____ Exercise data
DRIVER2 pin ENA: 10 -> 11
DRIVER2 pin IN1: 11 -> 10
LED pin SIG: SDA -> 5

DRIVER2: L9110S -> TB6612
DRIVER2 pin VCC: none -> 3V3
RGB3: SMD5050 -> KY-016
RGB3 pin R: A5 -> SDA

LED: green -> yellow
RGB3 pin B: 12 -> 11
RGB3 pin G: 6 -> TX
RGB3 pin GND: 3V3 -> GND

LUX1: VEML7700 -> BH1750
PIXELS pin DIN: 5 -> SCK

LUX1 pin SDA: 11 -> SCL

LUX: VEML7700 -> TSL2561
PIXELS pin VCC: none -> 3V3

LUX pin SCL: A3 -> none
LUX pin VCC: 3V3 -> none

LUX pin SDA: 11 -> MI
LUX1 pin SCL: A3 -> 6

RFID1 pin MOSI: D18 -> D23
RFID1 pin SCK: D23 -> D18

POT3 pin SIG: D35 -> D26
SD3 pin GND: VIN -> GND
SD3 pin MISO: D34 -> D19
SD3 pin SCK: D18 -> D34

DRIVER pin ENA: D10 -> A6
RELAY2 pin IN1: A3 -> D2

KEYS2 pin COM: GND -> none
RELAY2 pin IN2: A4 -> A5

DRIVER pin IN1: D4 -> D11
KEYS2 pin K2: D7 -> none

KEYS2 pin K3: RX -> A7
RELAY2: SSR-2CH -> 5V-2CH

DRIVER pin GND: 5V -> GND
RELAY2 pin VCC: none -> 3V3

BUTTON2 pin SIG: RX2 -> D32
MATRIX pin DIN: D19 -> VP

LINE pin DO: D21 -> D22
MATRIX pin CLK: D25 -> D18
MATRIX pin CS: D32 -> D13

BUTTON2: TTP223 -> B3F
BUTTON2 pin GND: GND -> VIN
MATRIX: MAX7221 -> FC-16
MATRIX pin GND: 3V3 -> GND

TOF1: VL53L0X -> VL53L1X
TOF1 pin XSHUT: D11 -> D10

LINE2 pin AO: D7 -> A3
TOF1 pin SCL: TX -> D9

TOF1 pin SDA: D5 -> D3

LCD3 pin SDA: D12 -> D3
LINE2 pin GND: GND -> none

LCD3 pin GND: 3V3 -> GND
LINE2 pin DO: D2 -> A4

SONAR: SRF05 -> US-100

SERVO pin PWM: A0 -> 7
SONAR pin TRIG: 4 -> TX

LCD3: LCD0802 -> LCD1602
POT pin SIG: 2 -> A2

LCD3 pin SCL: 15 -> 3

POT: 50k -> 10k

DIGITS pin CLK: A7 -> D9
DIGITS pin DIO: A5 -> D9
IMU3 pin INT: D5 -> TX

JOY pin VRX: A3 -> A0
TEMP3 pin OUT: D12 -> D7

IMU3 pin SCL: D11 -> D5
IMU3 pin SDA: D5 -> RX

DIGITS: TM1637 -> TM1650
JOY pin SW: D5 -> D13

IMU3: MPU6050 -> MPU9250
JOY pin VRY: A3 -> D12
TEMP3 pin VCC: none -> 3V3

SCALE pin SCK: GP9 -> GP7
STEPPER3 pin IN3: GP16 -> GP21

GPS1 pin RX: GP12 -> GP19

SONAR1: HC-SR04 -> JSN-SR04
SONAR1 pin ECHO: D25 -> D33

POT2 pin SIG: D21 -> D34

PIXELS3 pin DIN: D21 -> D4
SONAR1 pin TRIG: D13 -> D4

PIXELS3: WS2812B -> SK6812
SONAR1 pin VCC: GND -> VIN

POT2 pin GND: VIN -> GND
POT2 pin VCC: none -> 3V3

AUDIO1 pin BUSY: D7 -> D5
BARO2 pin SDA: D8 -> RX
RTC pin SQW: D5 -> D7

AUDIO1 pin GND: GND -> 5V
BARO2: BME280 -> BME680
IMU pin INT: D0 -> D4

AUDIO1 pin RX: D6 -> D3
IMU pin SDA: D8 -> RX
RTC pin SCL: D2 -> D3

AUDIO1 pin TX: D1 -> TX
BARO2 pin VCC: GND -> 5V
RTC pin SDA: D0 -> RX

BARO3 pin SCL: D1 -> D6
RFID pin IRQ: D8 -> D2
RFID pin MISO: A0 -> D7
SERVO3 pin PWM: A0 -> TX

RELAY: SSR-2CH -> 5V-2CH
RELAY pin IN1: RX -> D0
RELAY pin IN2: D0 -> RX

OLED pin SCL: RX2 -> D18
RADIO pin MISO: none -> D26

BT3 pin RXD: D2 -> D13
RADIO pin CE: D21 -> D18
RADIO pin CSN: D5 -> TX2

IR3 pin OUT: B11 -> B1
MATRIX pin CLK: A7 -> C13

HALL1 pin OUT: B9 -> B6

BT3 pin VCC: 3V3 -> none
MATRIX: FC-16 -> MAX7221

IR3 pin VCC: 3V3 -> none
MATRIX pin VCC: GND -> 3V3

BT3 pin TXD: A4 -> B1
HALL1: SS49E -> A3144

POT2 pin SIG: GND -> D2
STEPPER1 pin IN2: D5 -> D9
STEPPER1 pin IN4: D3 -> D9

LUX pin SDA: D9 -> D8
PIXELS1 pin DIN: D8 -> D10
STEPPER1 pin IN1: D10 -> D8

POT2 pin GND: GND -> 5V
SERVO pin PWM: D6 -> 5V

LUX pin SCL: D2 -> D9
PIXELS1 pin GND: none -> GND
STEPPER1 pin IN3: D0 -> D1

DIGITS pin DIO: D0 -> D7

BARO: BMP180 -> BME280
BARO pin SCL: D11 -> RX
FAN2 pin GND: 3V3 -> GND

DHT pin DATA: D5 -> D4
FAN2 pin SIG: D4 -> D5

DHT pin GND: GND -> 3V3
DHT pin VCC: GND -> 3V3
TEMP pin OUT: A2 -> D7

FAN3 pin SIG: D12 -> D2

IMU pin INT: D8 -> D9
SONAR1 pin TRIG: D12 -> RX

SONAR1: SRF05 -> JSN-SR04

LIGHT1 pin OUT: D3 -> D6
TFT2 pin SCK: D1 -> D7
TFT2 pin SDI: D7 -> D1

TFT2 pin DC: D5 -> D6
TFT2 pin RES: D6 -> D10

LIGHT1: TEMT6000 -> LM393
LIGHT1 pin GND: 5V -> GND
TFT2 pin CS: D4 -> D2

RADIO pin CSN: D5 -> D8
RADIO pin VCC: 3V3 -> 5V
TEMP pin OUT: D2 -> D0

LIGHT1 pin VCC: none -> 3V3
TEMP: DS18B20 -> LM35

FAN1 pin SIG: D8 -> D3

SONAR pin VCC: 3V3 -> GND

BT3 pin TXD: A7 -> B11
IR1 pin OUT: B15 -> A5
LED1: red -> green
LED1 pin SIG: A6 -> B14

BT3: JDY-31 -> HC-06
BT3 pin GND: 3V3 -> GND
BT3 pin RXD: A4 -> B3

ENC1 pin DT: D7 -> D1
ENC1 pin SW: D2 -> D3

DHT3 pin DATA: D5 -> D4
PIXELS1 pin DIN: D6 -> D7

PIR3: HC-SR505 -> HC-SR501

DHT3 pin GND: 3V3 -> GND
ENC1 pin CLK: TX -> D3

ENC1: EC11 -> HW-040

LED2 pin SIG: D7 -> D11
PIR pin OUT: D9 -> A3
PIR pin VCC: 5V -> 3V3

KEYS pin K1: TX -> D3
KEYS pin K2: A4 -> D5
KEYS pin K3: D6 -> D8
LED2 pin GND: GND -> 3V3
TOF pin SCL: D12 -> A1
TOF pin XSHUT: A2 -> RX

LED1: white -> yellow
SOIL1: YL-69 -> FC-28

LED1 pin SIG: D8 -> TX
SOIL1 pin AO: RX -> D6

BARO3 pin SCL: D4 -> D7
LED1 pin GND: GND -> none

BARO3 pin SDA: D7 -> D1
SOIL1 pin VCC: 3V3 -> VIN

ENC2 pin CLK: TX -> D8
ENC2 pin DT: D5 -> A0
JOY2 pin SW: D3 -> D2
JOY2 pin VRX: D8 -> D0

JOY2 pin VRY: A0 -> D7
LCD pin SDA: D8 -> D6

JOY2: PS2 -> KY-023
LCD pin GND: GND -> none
________
The answer is the run of lines above from the line containing "KEYS2 pin K2: D7 -> none" through the line containing "MATRIX pin GND: 3V3 -> GND", copied exactly and alone.

Solution to this task:
KEYS2 pin K2: D7 -> none

KEYS2 pin K3: RX -> A7
RELAY2: SSR-2CH -> 5V-2CH

DRIVER pin GND: 5V -> GND
RELAY2 pin VCC: none -> 3V3

BUTTON2 pin SIG: RX2 -> D32
MATRIX pin DIN: D19 -> VP

LINE pin DO: D21 -> D22
MATRIX pin CLK: D25 -> D18
MATRIX pin CS: D32 -> D13

BUTTON2: TTP223 -> B3F
BUTTON2 pin GND: GND -> VIN
MATRIX: MAX7221 -> FC-16
MATRIX pin GND: 3V3 -> GND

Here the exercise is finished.